REQUIRED WORK: Pull every "pink" line out of the data below.

DATA TO EXAMINE:
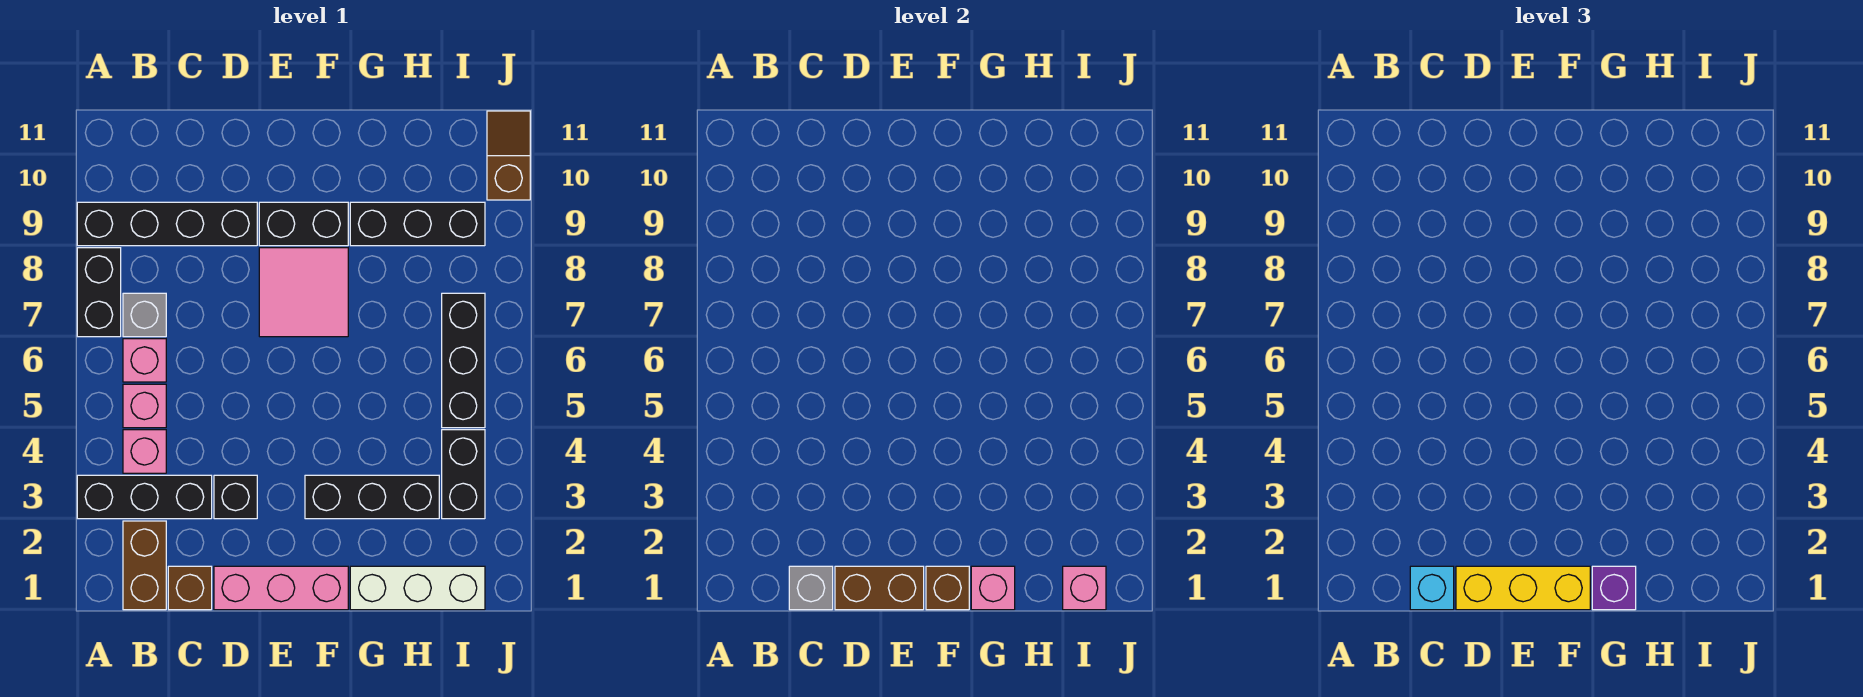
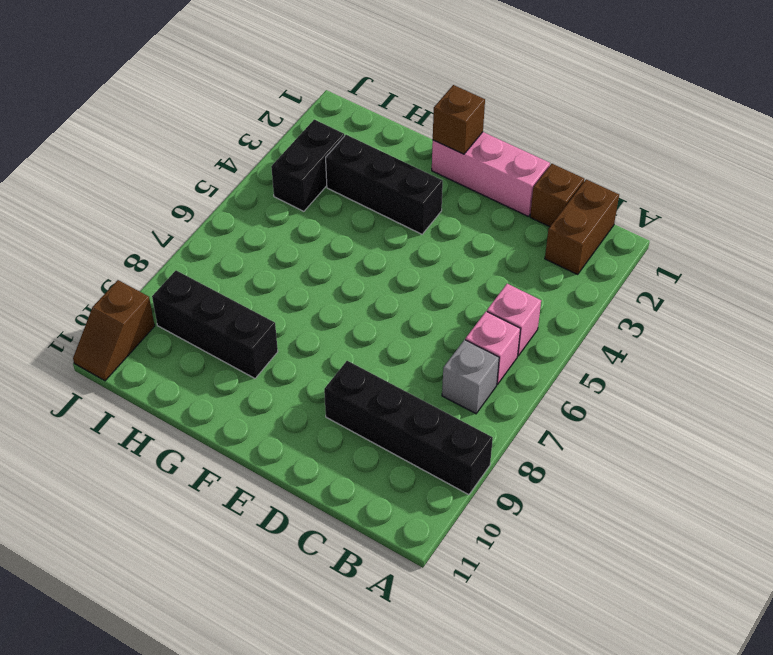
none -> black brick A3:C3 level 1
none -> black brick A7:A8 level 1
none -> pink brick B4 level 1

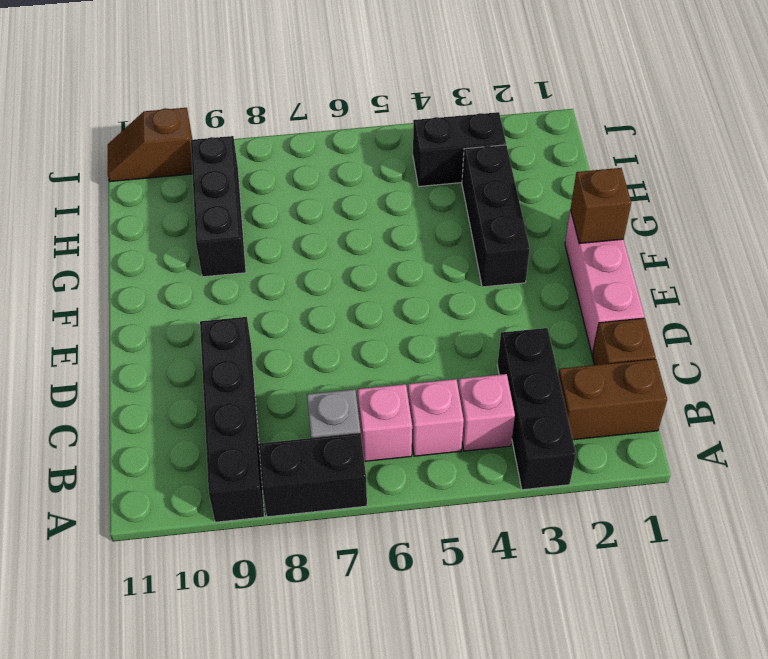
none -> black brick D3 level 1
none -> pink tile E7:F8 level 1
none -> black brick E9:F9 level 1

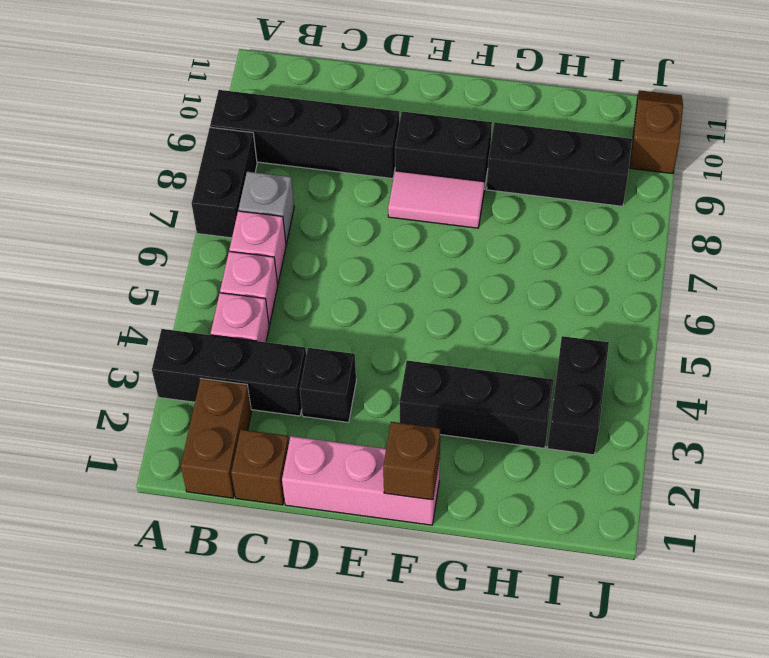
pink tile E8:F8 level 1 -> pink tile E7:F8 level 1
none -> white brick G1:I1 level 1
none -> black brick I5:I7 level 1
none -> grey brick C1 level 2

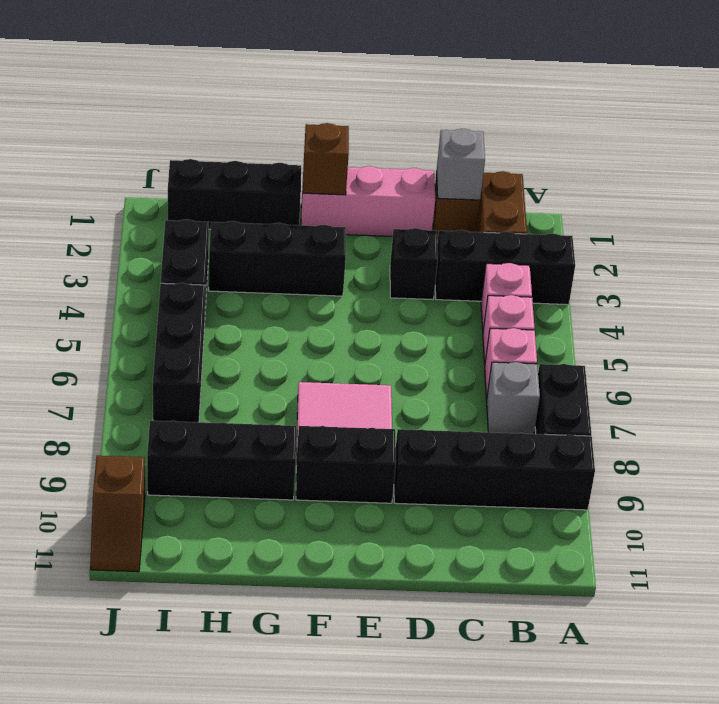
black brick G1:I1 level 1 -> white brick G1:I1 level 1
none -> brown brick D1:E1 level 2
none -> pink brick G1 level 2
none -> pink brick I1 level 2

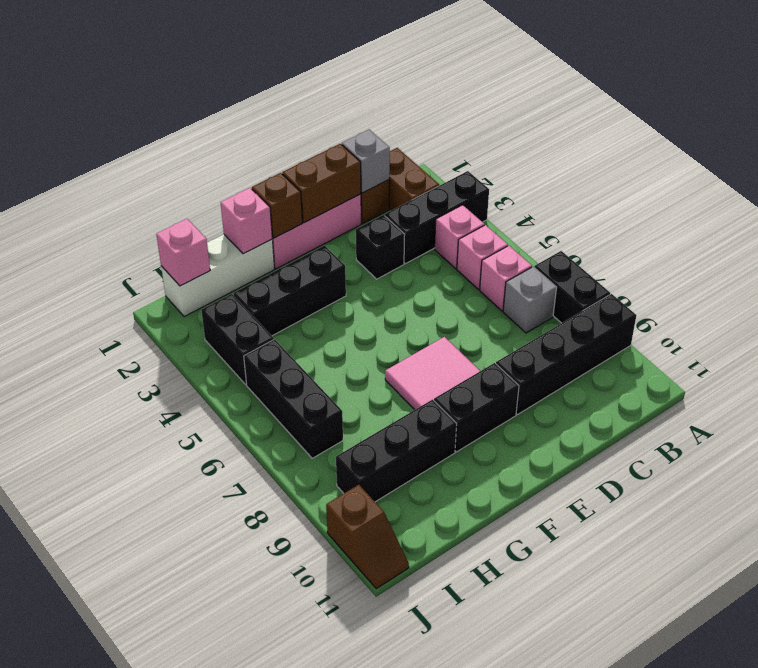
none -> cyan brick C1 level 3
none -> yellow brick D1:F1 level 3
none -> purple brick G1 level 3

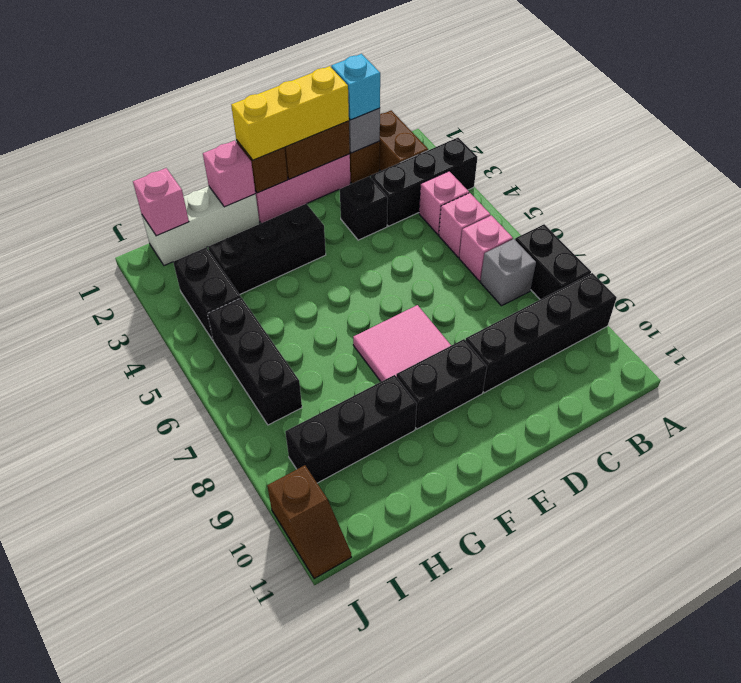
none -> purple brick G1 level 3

WORKED SOLUTION:
none -> pink brick B4 level 1
none -> pink tile E7:F8 level 1
pink tile E8:F8 level 1 -> pink tile E7:F8 level 1
none -> pink brick G1 level 2
none -> pink brick I1 level 2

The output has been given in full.